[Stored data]
============================================================
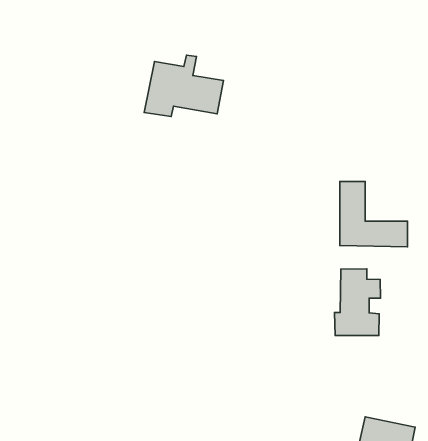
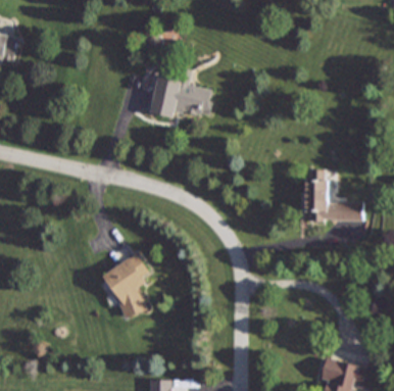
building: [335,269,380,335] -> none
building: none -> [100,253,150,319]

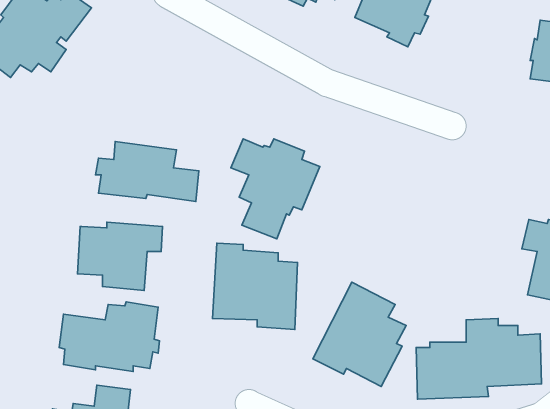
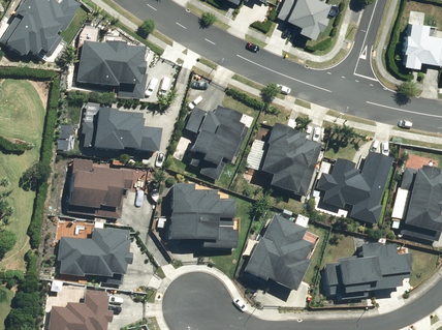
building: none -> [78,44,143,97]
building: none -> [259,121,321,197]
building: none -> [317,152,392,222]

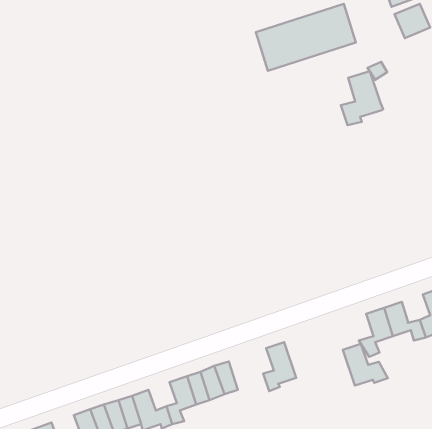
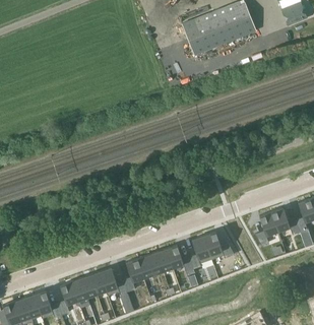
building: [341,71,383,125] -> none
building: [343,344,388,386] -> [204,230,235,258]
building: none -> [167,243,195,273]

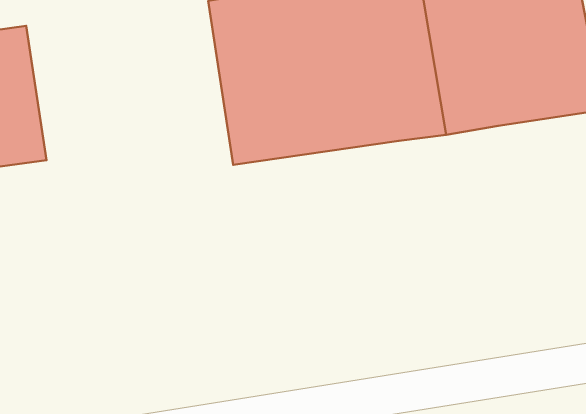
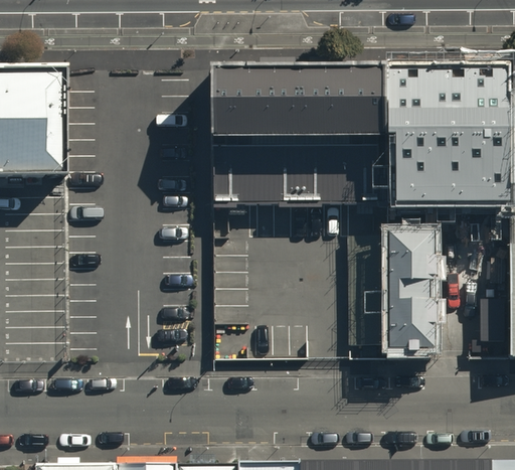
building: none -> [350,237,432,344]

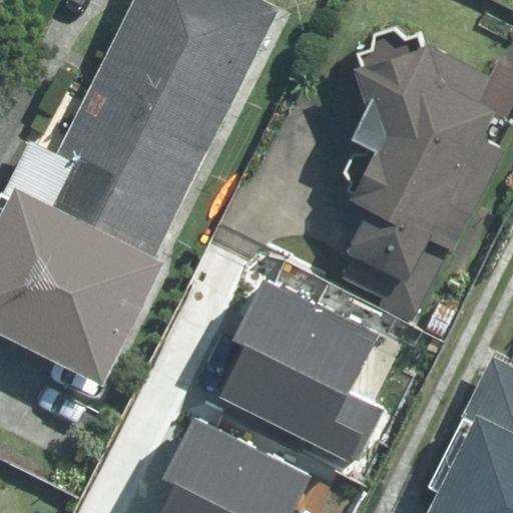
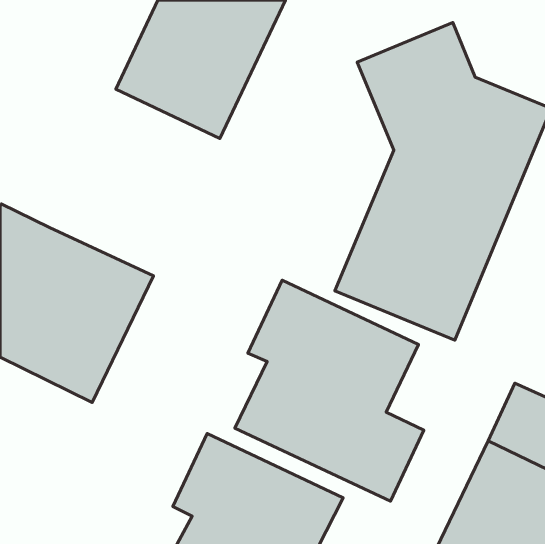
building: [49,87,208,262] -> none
============================================================
* _PROBLEM DETAILS_
The answer consists solely of the lines from the one holding "building: none -> [78,44,143,97]" through the final line of the records, both ends included, each duplicated exactly. Leave images out.

* _OUTPUT OF THE EXERCISE_
building: none -> [78,44,143,97]
building: none -> [259,121,321,197]
building: none -> [317,152,392,222]

building: [341,71,383,125] -> none
building: [343,344,388,386] -> [204,230,235,258]
building: none -> [167,243,195,273]

building: none -> [350,237,432,344]

building: [49,87,208,262] -> none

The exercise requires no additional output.